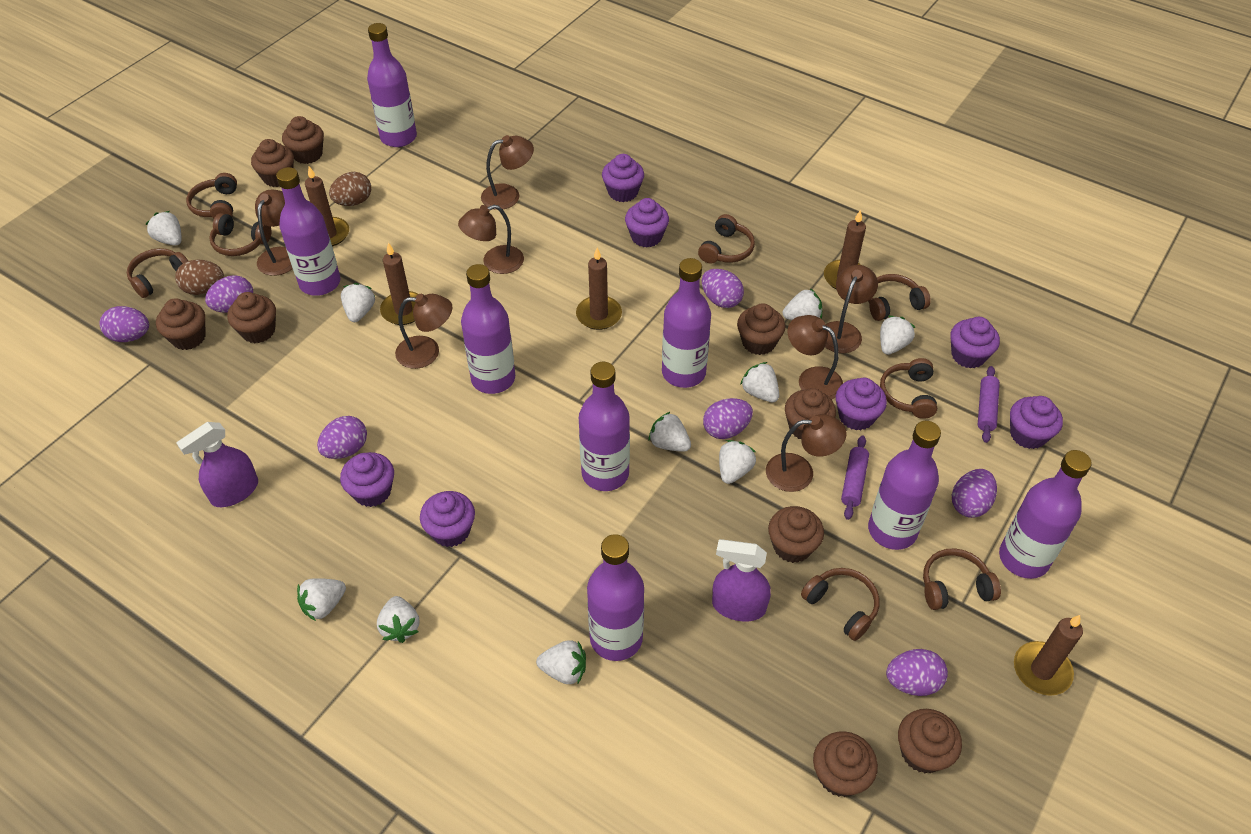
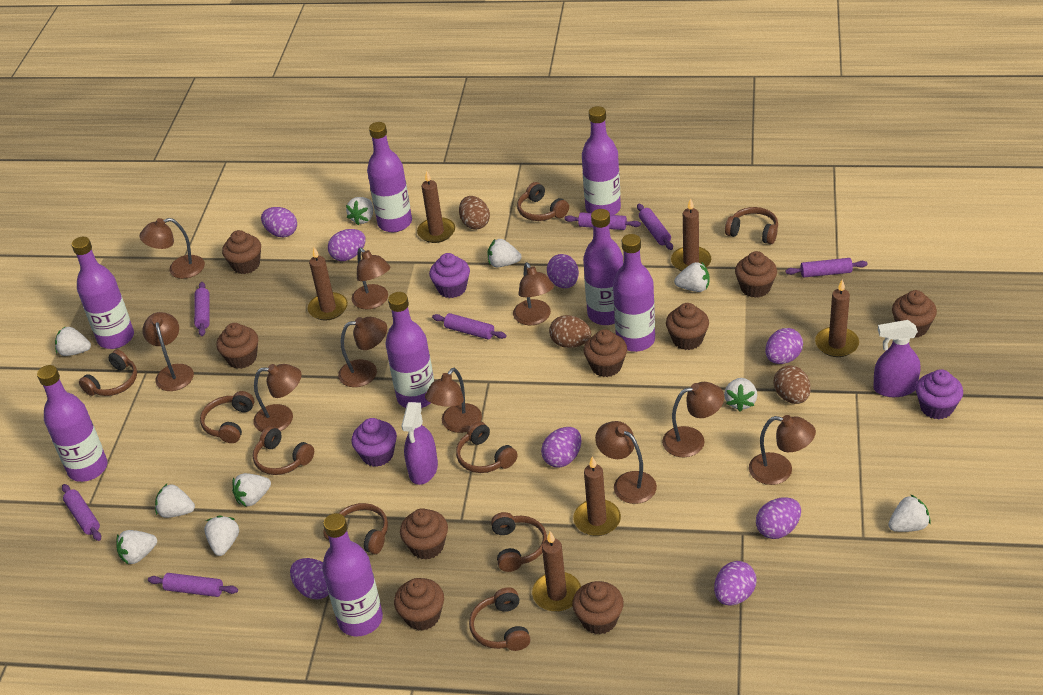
brown candle: 5 -> 6
brown egg: 2 -> 3
brown headphones: 8 -> 9
brown lamp: 7 -> 10
purple cupcake: 7 -> 3
purple egg: 7 -> 8
purple rolling pin: 2 -> 7

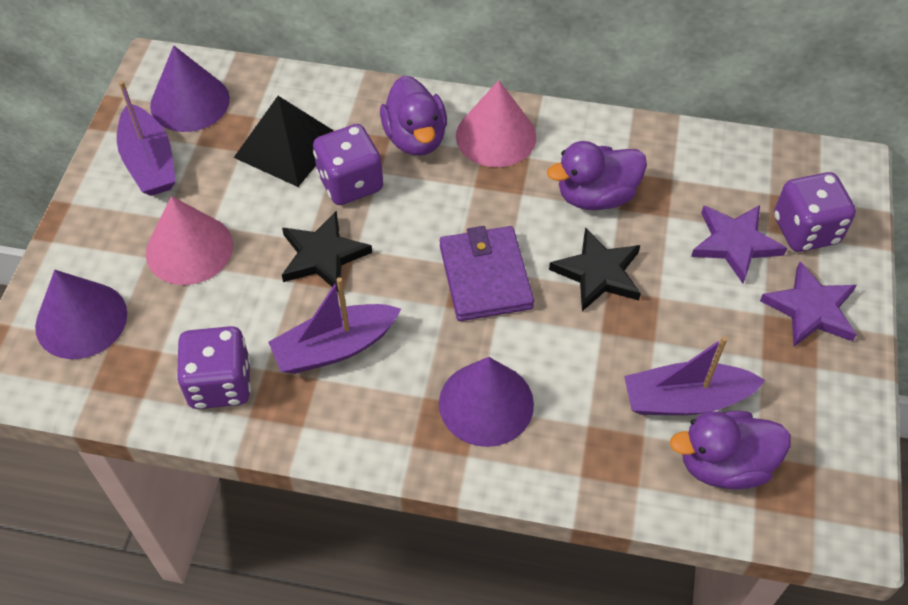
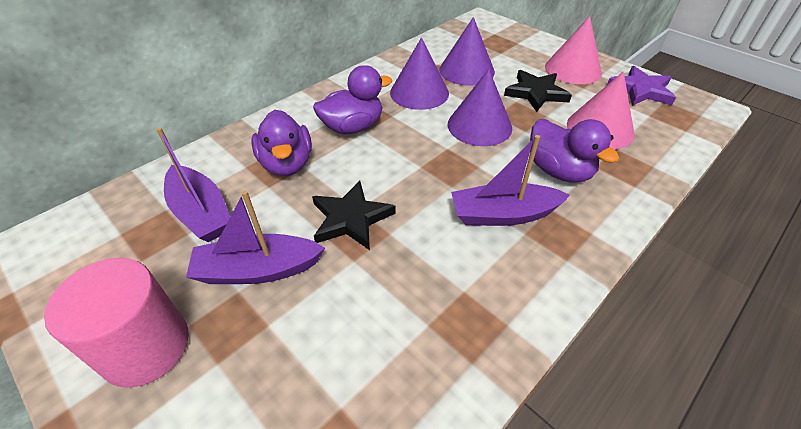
black pyramid: 1 -> 0
pink cylinder: 0 -> 1
purple dice: 3 -> 0
purple star: 2 -> 1
purple wallet: 1 -> 0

• • • • • • •

REQUIRED ACTION: Beginning at the line that holds "brown headphones: 8 -> 9" and ending with the last line of the entries, please set down each line exactly, leaving every picture out.

ANSWER FOR THIS EXERCISE:
brown headphones: 8 -> 9
brown lamp: 7 -> 10
purple cupcake: 7 -> 3
purple egg: 7 -> 8
purple rolling pin: 2 -> 7

black pyramid: 1 -> 0
pink cylinder: 0 -> 1
purple dice: 3 -> 0
purple star: 2 -> 1
purple wallet: 1 -> 0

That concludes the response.